**INPUT RECORDS**
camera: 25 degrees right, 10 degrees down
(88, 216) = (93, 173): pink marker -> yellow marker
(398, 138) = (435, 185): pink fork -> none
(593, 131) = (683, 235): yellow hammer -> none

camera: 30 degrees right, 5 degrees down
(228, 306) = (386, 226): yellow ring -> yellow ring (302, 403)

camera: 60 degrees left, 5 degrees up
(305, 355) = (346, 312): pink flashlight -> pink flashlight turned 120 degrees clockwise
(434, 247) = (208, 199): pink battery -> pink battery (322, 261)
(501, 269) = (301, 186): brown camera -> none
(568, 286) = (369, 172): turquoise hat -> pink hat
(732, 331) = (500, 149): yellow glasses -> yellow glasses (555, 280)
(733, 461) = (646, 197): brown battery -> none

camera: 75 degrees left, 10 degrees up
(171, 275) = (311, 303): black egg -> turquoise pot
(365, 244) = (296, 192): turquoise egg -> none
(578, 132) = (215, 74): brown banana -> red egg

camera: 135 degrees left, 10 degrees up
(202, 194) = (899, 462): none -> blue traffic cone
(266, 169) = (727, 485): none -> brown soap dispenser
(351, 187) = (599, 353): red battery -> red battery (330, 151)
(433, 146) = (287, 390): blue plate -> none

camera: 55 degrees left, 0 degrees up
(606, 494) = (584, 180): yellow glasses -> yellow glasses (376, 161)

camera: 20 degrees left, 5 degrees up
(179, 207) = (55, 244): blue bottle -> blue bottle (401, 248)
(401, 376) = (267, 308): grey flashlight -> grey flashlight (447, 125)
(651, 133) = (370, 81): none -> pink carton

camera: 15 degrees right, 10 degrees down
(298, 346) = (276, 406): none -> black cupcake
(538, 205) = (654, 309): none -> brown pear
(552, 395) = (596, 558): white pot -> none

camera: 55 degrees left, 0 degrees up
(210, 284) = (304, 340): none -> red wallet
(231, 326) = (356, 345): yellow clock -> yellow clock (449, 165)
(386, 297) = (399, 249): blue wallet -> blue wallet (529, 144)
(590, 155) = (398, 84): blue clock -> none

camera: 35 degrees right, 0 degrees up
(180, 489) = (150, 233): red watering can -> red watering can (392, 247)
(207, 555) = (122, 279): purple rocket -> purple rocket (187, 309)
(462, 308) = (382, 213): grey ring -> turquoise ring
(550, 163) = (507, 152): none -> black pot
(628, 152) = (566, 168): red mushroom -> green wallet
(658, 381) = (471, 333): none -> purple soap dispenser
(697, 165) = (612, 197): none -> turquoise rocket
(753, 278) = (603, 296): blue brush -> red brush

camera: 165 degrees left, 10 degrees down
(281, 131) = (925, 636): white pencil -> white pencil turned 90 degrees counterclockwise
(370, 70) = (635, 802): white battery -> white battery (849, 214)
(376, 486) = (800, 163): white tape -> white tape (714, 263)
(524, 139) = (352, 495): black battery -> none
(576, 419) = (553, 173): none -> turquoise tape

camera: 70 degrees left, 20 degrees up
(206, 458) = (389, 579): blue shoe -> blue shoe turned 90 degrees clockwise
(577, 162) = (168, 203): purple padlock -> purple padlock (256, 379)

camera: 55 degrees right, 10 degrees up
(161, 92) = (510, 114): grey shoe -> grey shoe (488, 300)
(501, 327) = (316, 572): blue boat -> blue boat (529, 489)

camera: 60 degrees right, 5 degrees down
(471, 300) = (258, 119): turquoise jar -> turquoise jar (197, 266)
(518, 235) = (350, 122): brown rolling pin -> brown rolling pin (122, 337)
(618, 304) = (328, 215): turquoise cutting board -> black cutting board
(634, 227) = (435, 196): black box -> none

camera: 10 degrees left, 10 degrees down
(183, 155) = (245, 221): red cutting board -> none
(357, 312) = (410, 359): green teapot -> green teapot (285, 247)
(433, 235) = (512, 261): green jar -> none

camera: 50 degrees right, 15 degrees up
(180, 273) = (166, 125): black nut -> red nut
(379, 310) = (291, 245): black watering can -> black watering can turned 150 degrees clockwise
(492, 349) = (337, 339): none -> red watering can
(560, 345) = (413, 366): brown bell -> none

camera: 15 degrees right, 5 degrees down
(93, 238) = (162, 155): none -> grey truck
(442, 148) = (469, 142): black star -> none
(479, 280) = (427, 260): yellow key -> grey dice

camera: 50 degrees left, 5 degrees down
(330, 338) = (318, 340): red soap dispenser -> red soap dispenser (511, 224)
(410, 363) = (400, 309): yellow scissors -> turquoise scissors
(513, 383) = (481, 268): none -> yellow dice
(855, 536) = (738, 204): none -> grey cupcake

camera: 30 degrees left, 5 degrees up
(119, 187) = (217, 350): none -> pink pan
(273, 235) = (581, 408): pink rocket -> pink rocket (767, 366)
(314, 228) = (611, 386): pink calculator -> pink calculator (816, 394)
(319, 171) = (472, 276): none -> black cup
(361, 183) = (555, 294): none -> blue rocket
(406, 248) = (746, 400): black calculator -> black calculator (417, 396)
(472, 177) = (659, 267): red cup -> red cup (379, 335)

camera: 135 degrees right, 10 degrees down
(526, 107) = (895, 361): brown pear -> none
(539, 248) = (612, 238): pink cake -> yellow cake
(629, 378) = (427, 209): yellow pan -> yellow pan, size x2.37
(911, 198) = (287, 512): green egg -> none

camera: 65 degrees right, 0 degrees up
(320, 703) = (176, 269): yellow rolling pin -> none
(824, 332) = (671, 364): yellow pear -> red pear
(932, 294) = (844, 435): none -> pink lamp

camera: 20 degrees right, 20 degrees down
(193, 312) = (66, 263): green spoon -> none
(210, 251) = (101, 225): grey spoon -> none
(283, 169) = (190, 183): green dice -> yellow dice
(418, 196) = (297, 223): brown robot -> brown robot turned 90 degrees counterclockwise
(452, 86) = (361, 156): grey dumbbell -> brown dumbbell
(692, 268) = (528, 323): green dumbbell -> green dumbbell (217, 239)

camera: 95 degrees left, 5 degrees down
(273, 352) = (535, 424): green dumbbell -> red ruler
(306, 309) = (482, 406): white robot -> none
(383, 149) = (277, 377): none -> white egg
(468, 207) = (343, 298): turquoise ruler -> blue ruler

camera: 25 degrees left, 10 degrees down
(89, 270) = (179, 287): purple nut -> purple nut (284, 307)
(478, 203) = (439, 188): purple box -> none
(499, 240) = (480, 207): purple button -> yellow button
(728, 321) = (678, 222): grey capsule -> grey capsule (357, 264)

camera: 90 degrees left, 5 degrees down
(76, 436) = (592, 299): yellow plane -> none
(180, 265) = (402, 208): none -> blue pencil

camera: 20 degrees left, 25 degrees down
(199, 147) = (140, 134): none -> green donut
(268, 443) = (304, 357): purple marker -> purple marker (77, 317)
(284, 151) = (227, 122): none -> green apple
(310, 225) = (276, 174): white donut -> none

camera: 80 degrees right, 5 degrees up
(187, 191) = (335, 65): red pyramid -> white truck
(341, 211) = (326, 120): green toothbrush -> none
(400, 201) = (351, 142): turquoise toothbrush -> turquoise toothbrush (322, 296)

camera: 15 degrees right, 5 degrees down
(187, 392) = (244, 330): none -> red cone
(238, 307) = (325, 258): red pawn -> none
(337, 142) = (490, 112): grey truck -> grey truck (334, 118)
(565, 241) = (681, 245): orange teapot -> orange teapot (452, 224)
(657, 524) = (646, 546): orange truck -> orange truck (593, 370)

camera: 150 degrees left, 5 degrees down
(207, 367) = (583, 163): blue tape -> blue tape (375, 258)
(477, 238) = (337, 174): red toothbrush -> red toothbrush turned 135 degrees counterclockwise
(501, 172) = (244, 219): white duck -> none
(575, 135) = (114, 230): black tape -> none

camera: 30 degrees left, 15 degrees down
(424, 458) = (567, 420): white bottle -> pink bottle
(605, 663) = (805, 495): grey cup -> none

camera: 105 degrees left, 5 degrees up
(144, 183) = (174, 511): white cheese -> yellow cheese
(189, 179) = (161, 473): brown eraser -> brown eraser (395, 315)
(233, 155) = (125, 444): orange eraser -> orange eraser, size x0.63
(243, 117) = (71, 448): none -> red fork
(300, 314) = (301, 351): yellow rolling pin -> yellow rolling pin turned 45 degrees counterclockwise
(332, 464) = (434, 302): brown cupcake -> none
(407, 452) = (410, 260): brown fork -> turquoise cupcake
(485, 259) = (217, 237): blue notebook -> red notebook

**PROMPT**
Write out, word for word, the lines from the one containing "(144, 183) = (174, 511): white" through the end of the records, with no other lines.

**ANSWER BOX**
(144, 183) = (174, 511): white cheese -> yellow cheese
(189, 179) = (161, 473): brown eraser -> brown eraser (395, 315)
(233, 155) = (125, 444): orange eraser -> orange eraser, size x0.63
(243, 117) = (71, 448): none -> red fork
(300, 314) = (301, 351): yellow rolling pin -> yellow rolling pin turned 45 degrees counterclockwise
(332, 464) = (434, 302): brown cupcake -> none
(407, 452) = (410, 260): brown fork -> turquoise cupcake
(485, 259) = (217, 237): blue notebook -> red notebook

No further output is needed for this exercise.